◆ **Assignment**
In the records below, the line with "gray circle: (224, 82)" and every line after it must be written out exactly; no pictures belong in the result.

((

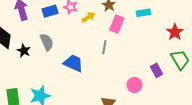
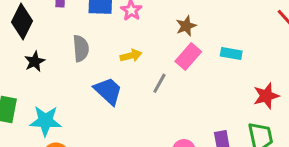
yellow arrow: (88, 17) -> (131, 56), moved
black star: (24, 51) -> (35, 61), moved

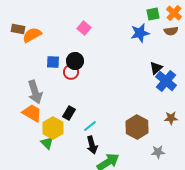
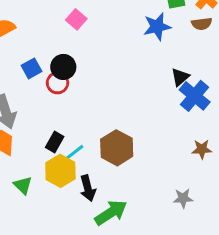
blue square: (53, 62) -> (32, 68), turned -32
cyan line: (90, 126) -> (75, 152), moved
brown hexagon: (137, 127) -> (117, 148), moved
yellow hexagon: (53, 128) -> (60, 171), moved

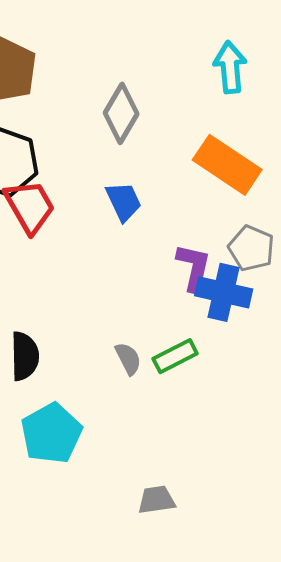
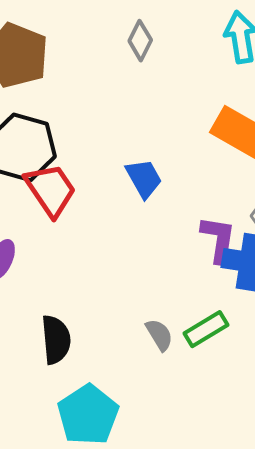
gray diamond: (121, 113) -> (140, 41), moved, size x0.7

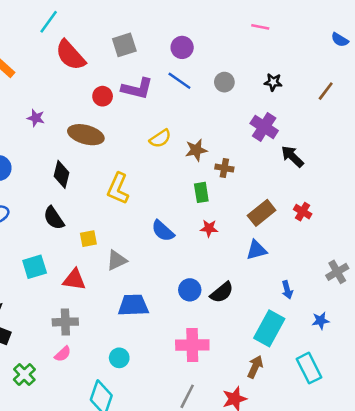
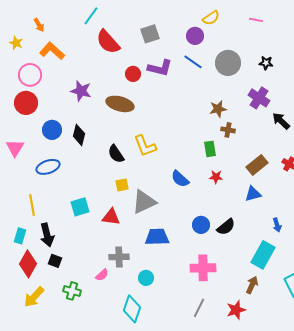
gray circle: (224, 82) -> (228, 63), size x1.6
purple star: (36, 118) -> (81, 91), size x1.5
yellow semicircle: (160, 139) -> (211, 18), moved
brown star: (196, 150) -> (218, 109), moved
black diamond: (61, 174) -> (79, 135), moved
yellow L-shape: (118, 189) -> (145, 146), turned -45
black semicircle: (54, 218) -> (116, 154), moved
gray triangle: (117, 260) -> (144, 202), size x1.5
gray cross: (65, 322) -> (119, 257), moved
green cross: (24, 374) -> (72, 291), turned -30

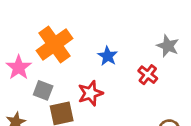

))

◆ **Solved exercise**
gray circle: (224, 82) -> (228, 63), size x1.6
purple star: (36, 118) -> (81, 91), size x1.5
yellow semicircle: (160, 139) -> (211, 18), moved
brown star: (196, 150) -> (218, 109), moved
black diamond: (61, 174) -> (79, 135), moved
yellow L-shape: (118, 189) -> (145, 146), turned -45
black semicircle: (54, 218) -> (116, 154), moved
gray triangle: (117, 260) -> (144, 202), size x1.5
gray cross: (65, 322) -> (119, 257), moved
green cross: (24, 374) -> (72, 291), turned -30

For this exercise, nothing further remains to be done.